Goal of the exercise |
Copy exactly the stretch of lines from the one holding "Mark stroma." through the last line of the data below, inclusive. Leave out pictures.

Given data |
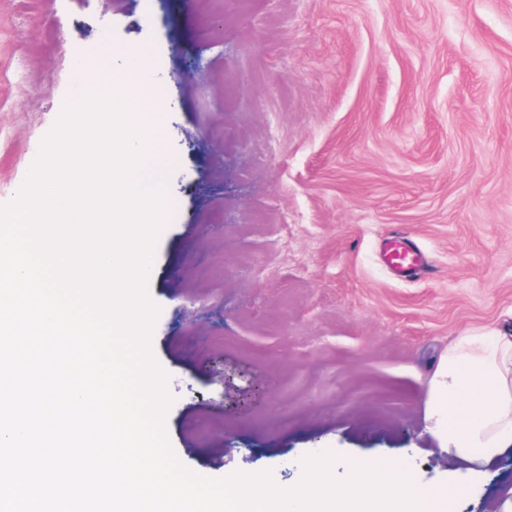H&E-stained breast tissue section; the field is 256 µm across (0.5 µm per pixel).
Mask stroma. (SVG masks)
<instances>
[{"label":"stroma","mask_w":512,"mask_h":512,"mask_svg":"<svg viewBox=\"0 0 512 512\" xmlns=\"http://www.w3.org/2000/svg\"><path fill=\"white\" fill-rule=\"evenodd\" d=\"M99 53L165 105L147 290L180 463L290 489L321 450L339 479L399 457L499 512L512 447L449 462L425 405L456 337L512 329V0H0V206ZM388 266L398 275H411L425 266L421 254L400 240L391 238L382 247Z\"/></svg>","instance_id":"stroma-1"}]
</instances>
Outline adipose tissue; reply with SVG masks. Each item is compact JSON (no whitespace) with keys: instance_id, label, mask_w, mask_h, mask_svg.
<instances>
[{"instance_id":"ef3b65f1","label":"adipose tissue","mask_w":512,"mask_h":512,"mask_svg":"<svg viewBox=\"0 0 512 512\" xmlns=\"http://www.w3.org/2000/svg\"><path fill=\"white\" fill-rule=\"evenodd\" d=\"M426 418L452 460L481 465L512 446V334L458 337L429 382Z\"/></svg>"}]
</instances>
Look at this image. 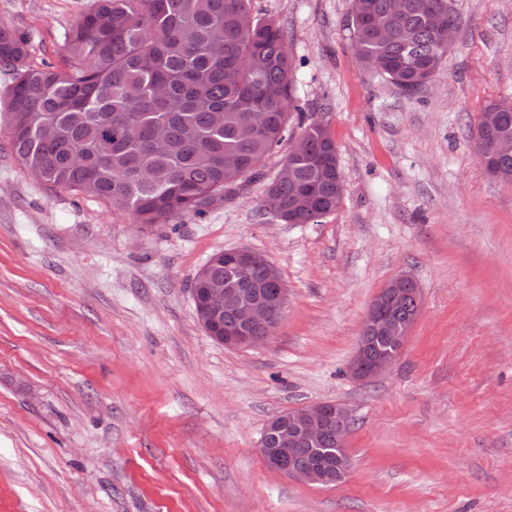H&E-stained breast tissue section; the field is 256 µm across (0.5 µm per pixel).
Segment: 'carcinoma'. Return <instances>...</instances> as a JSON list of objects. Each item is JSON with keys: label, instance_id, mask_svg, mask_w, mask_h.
I'll return each mask as SVG.
<instances>
[{"label": "carcinoma", "instance_id": "obj_1", "mask_svg": "<svg viewBox=\"0 0 512 512\" xmlns=\"http://www.w3.org/2000/svg\"><path fill=\"white\" fill-rule=\"evenodd\" d=\"M448 0H351L358 61L379 82L413 97L446 53L457 25ZM27 41L0 26V66L13 74L3 104L10 147L49 187L79 191L138 224L202 215L242 184L264 176L270 152L301 132L282 161L285 224H319L338 209L344 184L336 143L295 104L292 59L282 28L252 0H93L75 23L62 68L27 62ZM486 172L512 183V103L487 105L474 129ZM195 281L226 287L224 253ZM297 466L334 462L333 446L295 448Z\"/></svg>", "mask_w": 512, "mask_h": 512}]
</instances>
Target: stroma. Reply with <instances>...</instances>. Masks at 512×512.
Returning a JSON list of instances; mask_svg holds the SVG:
<instances>
[{
	"label": "stroma",
	"instance_id": "35a3bbf8",
	"mask_svg": "<svg viewBox=\"0 0 512 512\" xmlns=\"http://www.w3.org/2000/svg\"><path fill=\"white\" fill-rule=\"evenodd\" d=\"M460 25L425 93L372 79L350 0H252L288 38L305 114L344 195L319 224L263 215L262 179L199 217L137 224L37 181L0 126V512H512V184L470 130L512 100V0H450ZM92 0H0L32 65L59 66ZM265 254L290 289L264 345L229 348L190 286L220 251ZM411 274L423 308L386 373L354 379L367 307ZM344 404L352 464L331 486L270 469L268 421Z\"/></svg>",
	"mask_w": 512,
	"mask_h": 512
}]
</instances>
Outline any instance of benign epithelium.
<instances>
[{
    "label": "benign epithelium",
    "instance_id": "1",
    "mask_svg": "<svg viewBox=\"0 0 512 512\" xmlns=\"http://www.w3.org/2000/svg\"><path fill=\"white\" fill-rule=\"evenodd\" d=\"M224 261L231 270L233 287L208 288L205 303L196 311L201 326L217 321L224 314V296L232 295L237 303L232 316L237 328L224 329V335L215 340L231 348H247L268 342L275 334L288 304V285L268 258L251 249L224 251ZM267 263L269 280L274 292L252 287V272L259 262ZM398 297H410L417 309H422V291L409 274H401L385 284L370 301L365 313L357 349L350 365L353 377L360 381L372 380L385 373L396 361L393 354L374 353L371 329H378L403 347L414 322L398 324L388 314L390 304ZM351 420L349 410L335 402H318L288 410L271 421L259 441V451L267 465L283 474L319 485H332L350 465L346 448L347 431L343 424ZM336 447V461L330 466L311 465L298 468L292 465L290 449L298 445L321 447L327 443Z\"/></svg>",
    "mask_w": 512,
    "mask_h": 512
}]
</instances>
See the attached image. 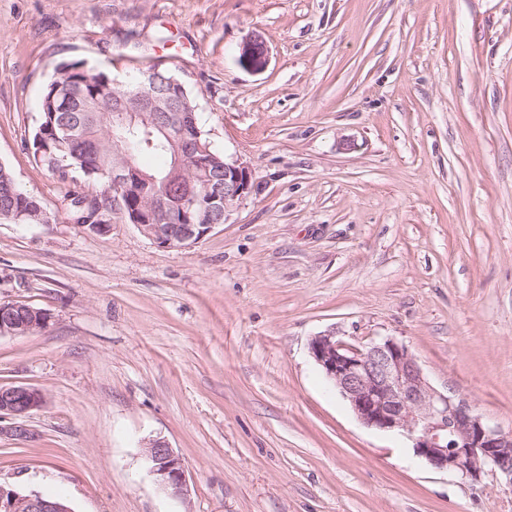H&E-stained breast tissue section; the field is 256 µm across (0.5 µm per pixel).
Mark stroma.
I'll list each match as a JSON object with an SVG mask.
<instances>
[{
	"mask_svg": "<svg viewBox=\"0 0 512 512\" xmlns=\"http://www.w3.org/2000/svg\"><path fill=\"white\" fill-rule=\"evenodd\" d=\"M75 60L184 84L253 174L226 223L164 249L69 221L32 137ZM0 163L48 215L0 224V303L50 315L0 337V387L46 398L24 436L0 419V483L76 512H512L364 426L309 354L396 337L512 431V0H0ZM268 47L260 34H253L240 46L238 63L250 70L259 71L268 63ZM147 460L157 484L175 497L188 494L189 484L182 458L161 439H152L147 448Z\"/></svg>",
	"mask_w": 512,
	"mask_h": 512,
	"instance_id": "1",
	"label": "stroma"
}]
</instances>
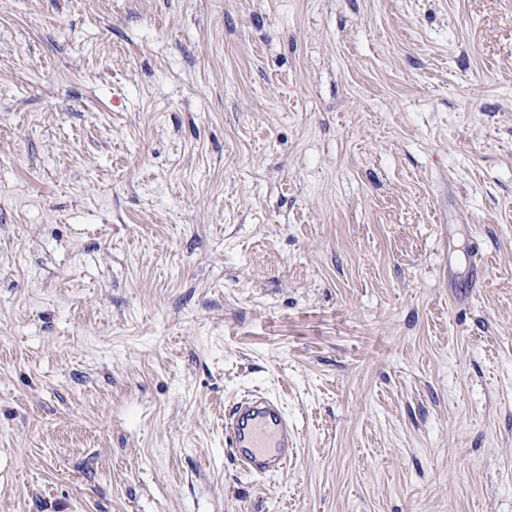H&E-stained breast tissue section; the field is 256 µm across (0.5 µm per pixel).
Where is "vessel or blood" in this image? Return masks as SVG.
<instances>
[{
    "mask_svg": "<svg viewBox=\"0 0 512 512\" xmlns=\"http://www.w3.org/2000/svg\"><path fill=\"white\" fill-rule=\"evenodd\" d=\"M299 429L273 397L248 395L224 410V442L239 468L250 475L284 473Z\"/></svg>",
    "mask_w": 512,
    "mask_h": 512,
    "instance_id": "b4317fda",
    "label": "vessel or blood"
}]
</instances>
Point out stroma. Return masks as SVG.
Instances as JSON below:
<instances>
[{
    "mask_svg": "<svg viewBox=\"0 0 512 512\" xmlns=\"http://www.w3.org/2000/svg\"><path fill=\"white\" fill-rule=\"evenodd\" d=\"M0 512H512V0H0ZM299 429L273 397L248 395L224 409V442L239 468L251 475H280L288 468Z\"/></svg>",
    "mask_w": 512,
    "mask_h": 512,
    "instance_id": "obj_1",
    "label": "stroma"
}]
</instances>
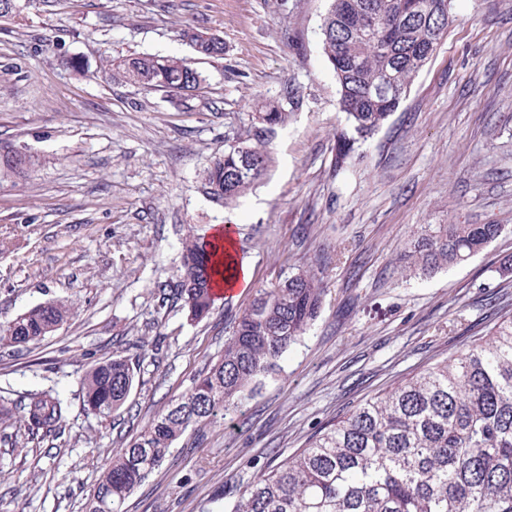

Result of the task |
Mark stroma.
I'll list each match as a JSON object with an SVG mask.
<instances>
[{
	"mask_svg": "<svg viewBox=\"0 0 512 512\" xmlns=\"http://www.w3.org/2000/svg\"><path fill=\"white\" fill-rule=\"evenodd\" d=\"M75 60L184 84L253 174L226 223L164 249L69 221L32 137ZM0 163L48 215L0 224V303L50 315L0 337V387L46 398L24 436L0 419V483L76 512H512L364 426L309 354L396 337L512 431V0H0ZM268 47L260 34H253L240 46L238 63L250 70L259 71L268 63ZM147 460L157 484L175 497L188 494L189 484L182 458L161 439H152L147 448Z\"/></svg>",
	"mask_w": 512,
	"mask_h": 512,
	"instance_id": "1",
	"label": "stroma"
}]
</instances>
H&E-stained breast tissue section; the field is 256 µm across (0.5 µm per pixel).
Where is "vessel or blood" in this image? Return masks as SVG.
<instances>
[{
    "mask_svg": "<svg viewBox=\"0 0 512 512\" xmlns=\"http://www.w3.org/2000/svg\"><path fill=\"white\" fill-rule=\"evenodd\" d=\"M299 429L273 397L248 395L224 410V442L239 468L250 475L284 473Z\"/></svg>",
    "mask_w": 512,
    "mask_h": 512,
    "instance_id": "b4317fda",
    "label": "vessel or blood"
}]
</instances>
Point out stroma. Return masks as SVG.
Instances as JSON below:
<instances>
[{
    "mask_svg": "<svg viewBox=\"0 0 512 512\" xmlns=\"http://www.w3.org/2000/svg\"><path fill=\"white\" fill-rule=\"evenodd\" d=\"M0 512H512V0H0ZM299 429L273 397L248 395L224 409V442L239 468L251 475H280L288 468Z\"/></svg>",
    "mask_w": 512,
    "mask_h": 512,
    "instance_id": "obj_1",
    "label": "stroma"
}]
</instances>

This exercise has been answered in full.